• Activity:
Pull out every line in the data that has the string "slope" in it.
*** The data Section Begins ***
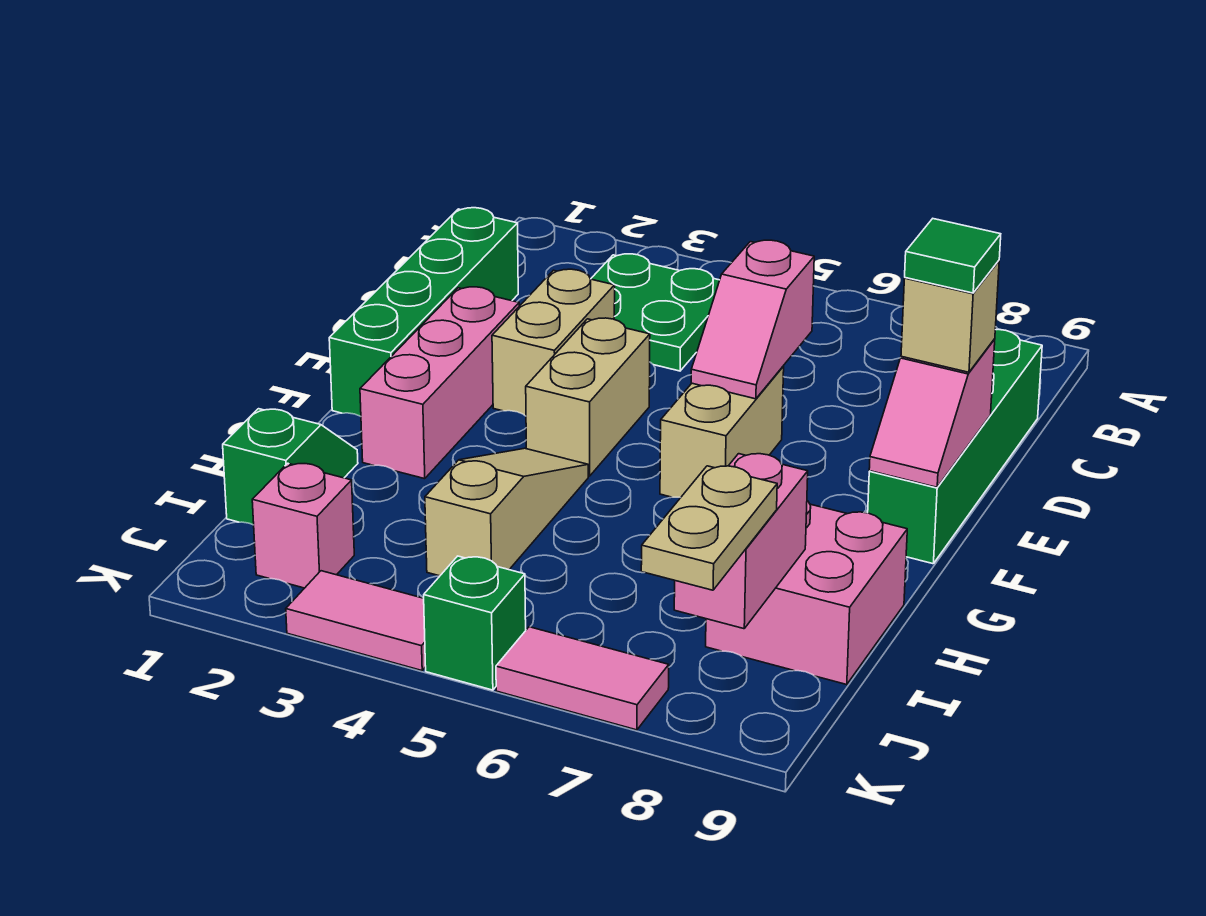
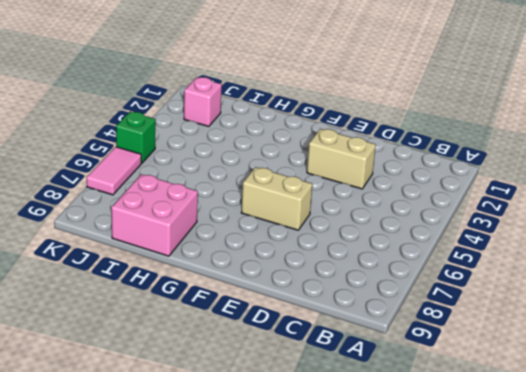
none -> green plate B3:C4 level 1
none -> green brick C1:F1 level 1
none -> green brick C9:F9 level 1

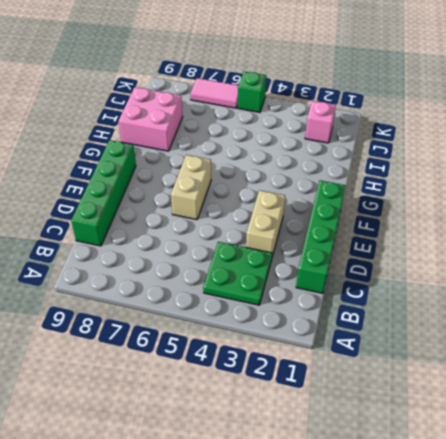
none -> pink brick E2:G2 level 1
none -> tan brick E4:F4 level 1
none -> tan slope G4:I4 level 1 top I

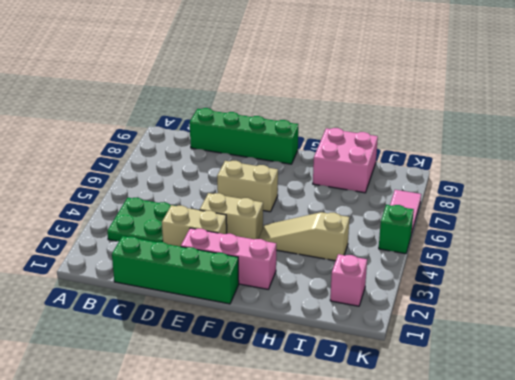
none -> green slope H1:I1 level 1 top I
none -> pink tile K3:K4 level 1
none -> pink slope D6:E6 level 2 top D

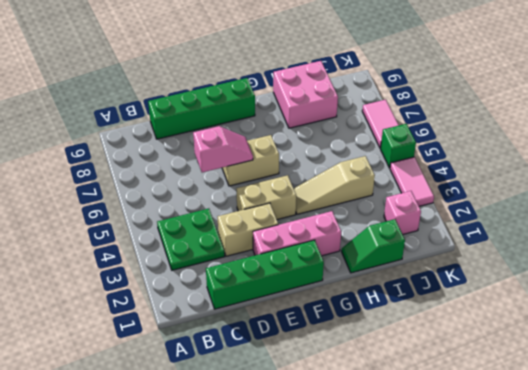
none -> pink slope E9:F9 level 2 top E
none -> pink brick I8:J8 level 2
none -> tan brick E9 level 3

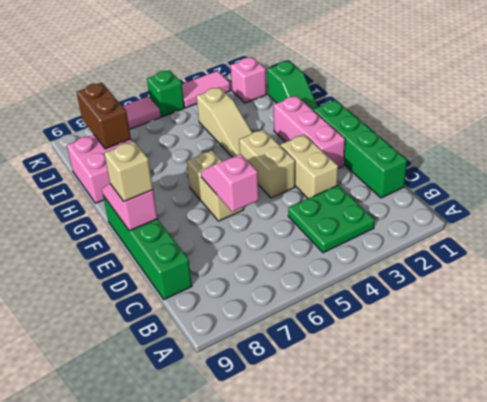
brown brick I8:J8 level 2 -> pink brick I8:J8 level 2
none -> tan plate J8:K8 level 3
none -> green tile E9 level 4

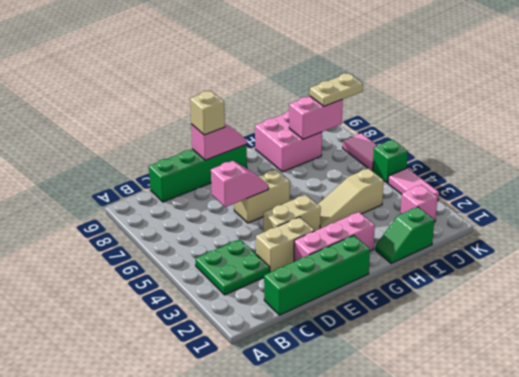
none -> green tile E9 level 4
*** The data Section Ends ***
*** The data Section Begins ***
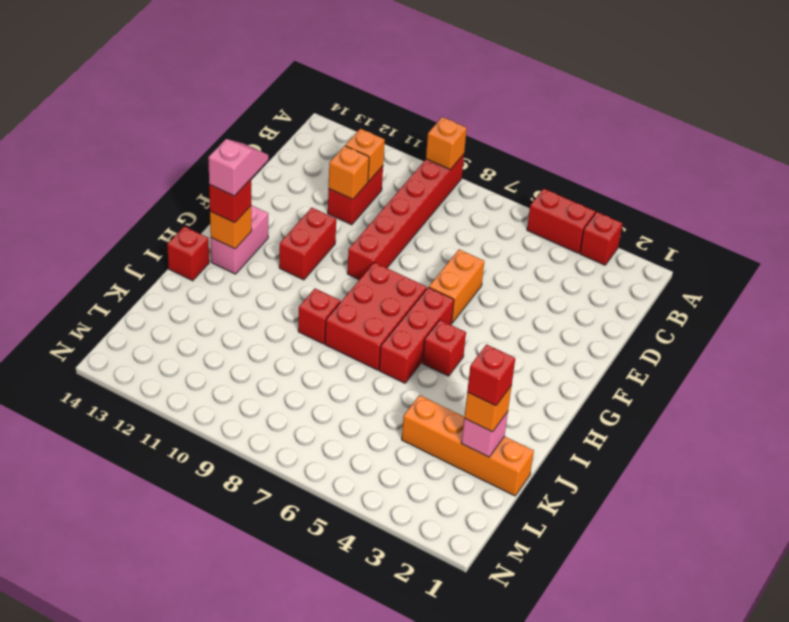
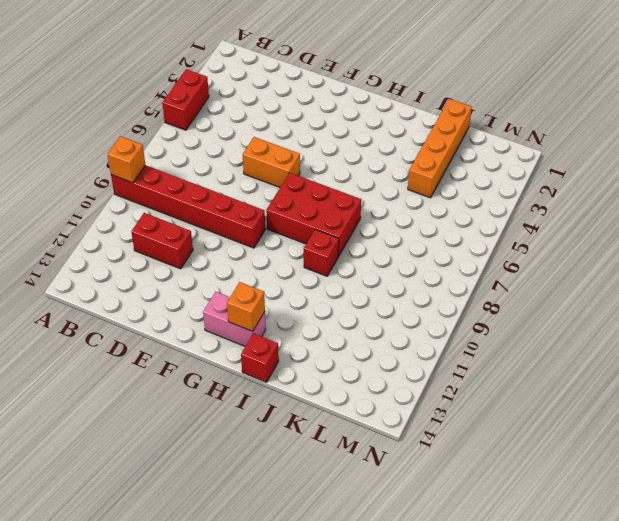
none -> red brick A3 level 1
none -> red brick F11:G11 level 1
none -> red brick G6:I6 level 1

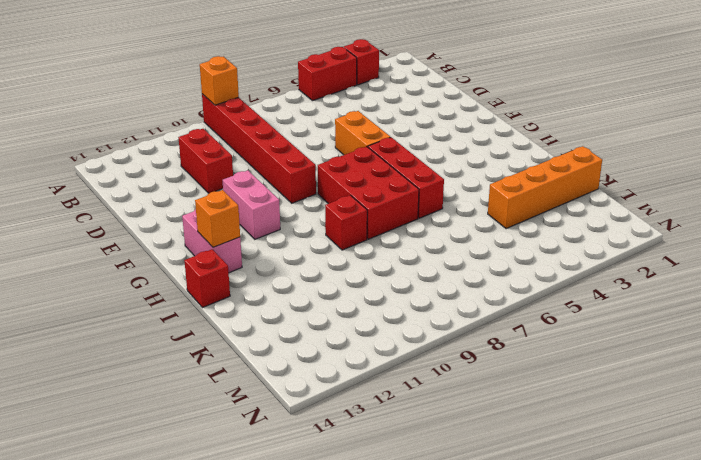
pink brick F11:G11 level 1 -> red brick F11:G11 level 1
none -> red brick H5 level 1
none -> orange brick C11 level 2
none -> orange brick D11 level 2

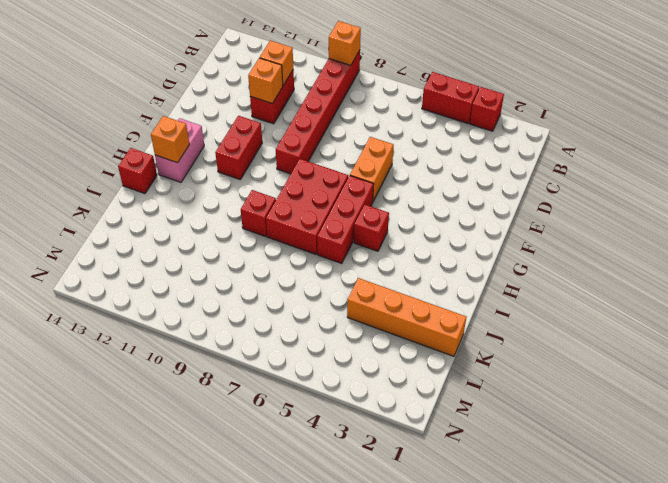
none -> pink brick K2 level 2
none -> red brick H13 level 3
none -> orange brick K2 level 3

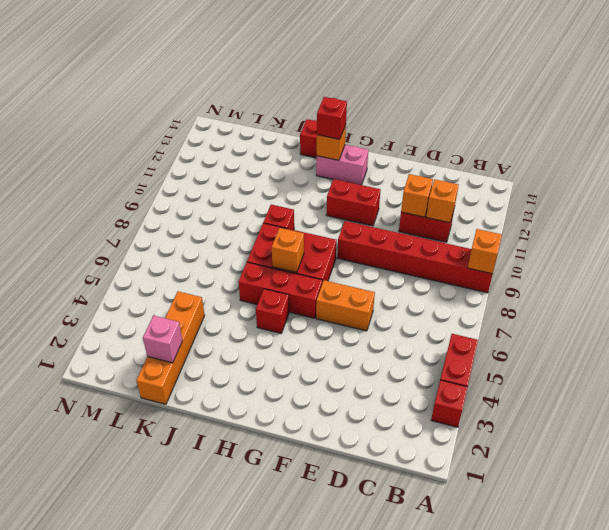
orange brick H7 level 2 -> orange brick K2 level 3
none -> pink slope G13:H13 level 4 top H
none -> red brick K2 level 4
*** The data Section Ends ***
• Task response:
none -> tan slope G4:I4 level 1 top I
none -> green slope H1:I1 level 1 top I
none -> pink slope D6:E6 level 2 top D
none -> pink slope E9:F9 level 2 top E
none -> pink slope G13:H13 level 4 top H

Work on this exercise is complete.